Task objective: Would you repeat the listing below verbatim and drop the images?

[Data supplied]

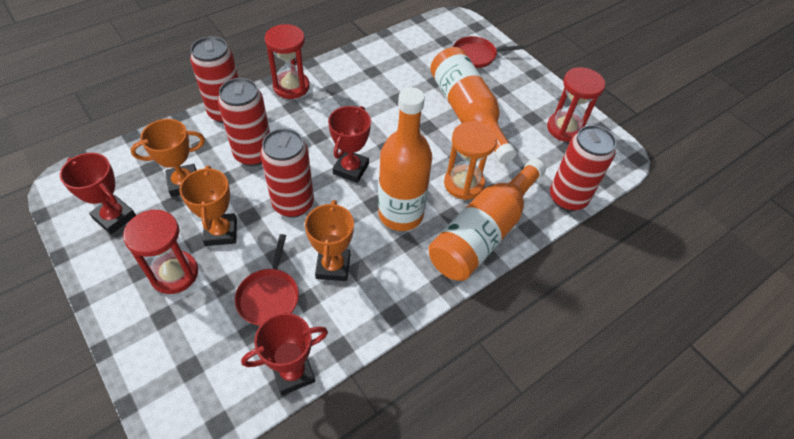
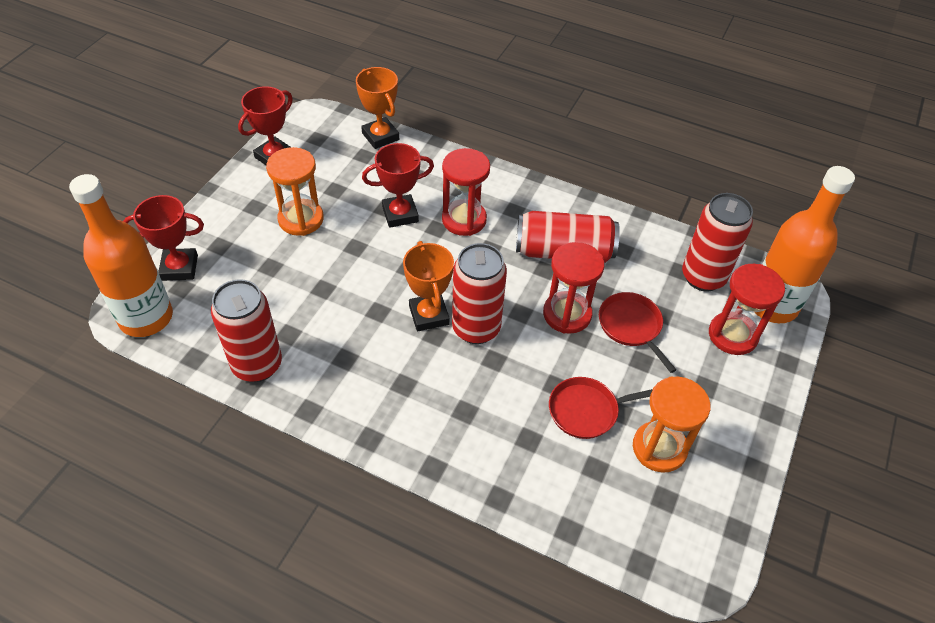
orange bottle: 3 -> 2
orange hourglass: 1 -> 2
orange trophy: 3 -> 2

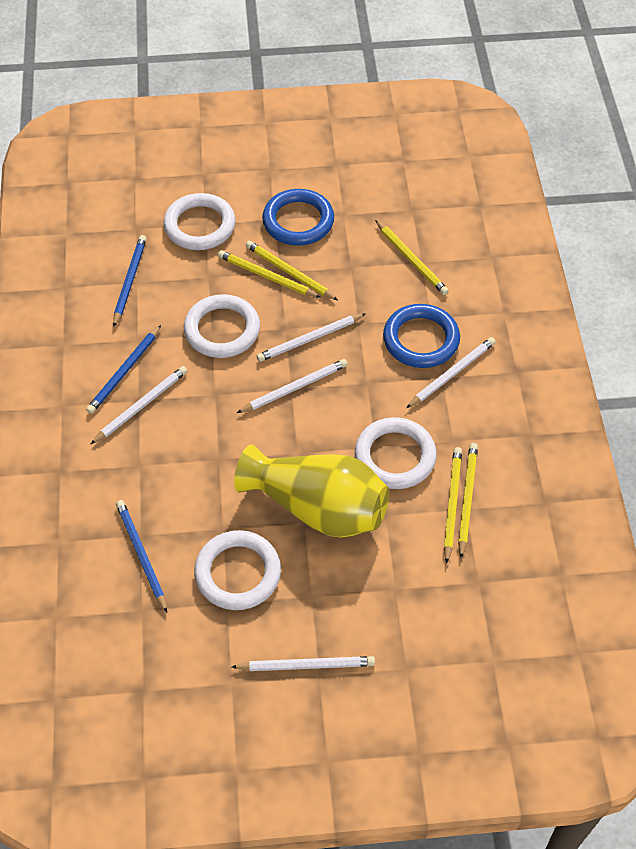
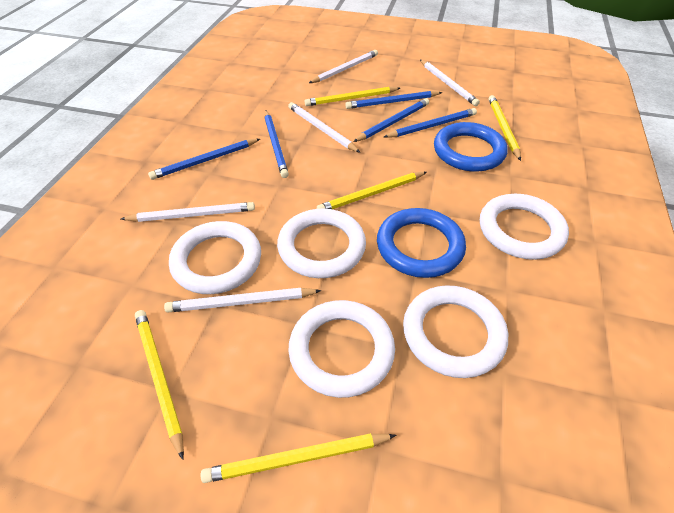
blue pencil: 3 -> 5
white ring: 4 -> 5
yellow vase: 1 -> 0

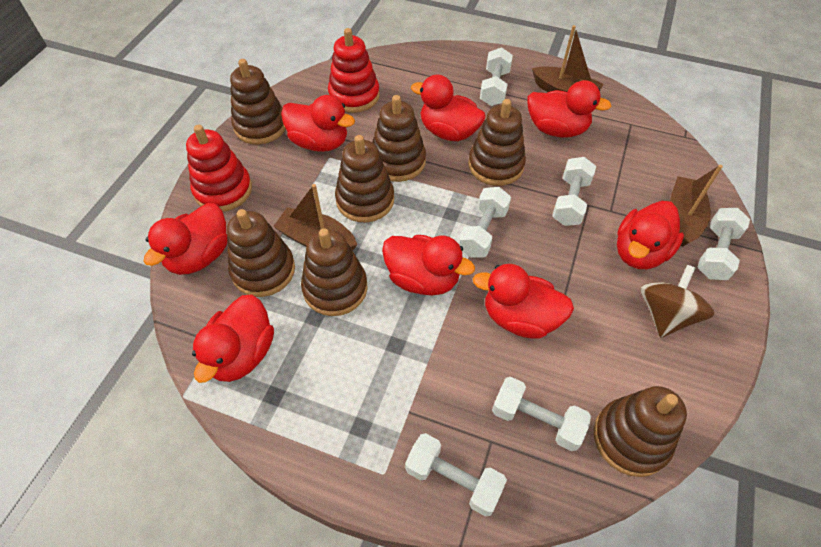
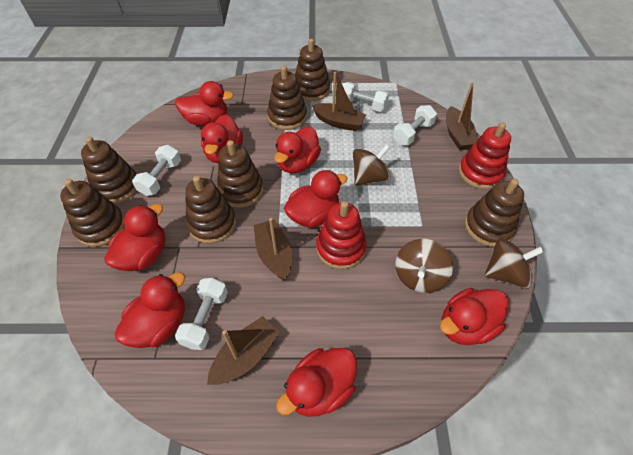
brown boat: 3 -> 4
brown spinning top: 1 -> 3
white dumbbell: 6 -> 4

[/Data supplied]

Solution for this task:
orange bottle: 3 -> 2
orange hourglass: 1 -> 2
orange trophy: 3 -> 2

blue pencil: 3 -> 5
white ring: 4 -> 5
yellow vase: 1 -> 0

brown boat: 3 -> 4
brown spinning top: 1 -> 3
white dumbbell: 6 -> 4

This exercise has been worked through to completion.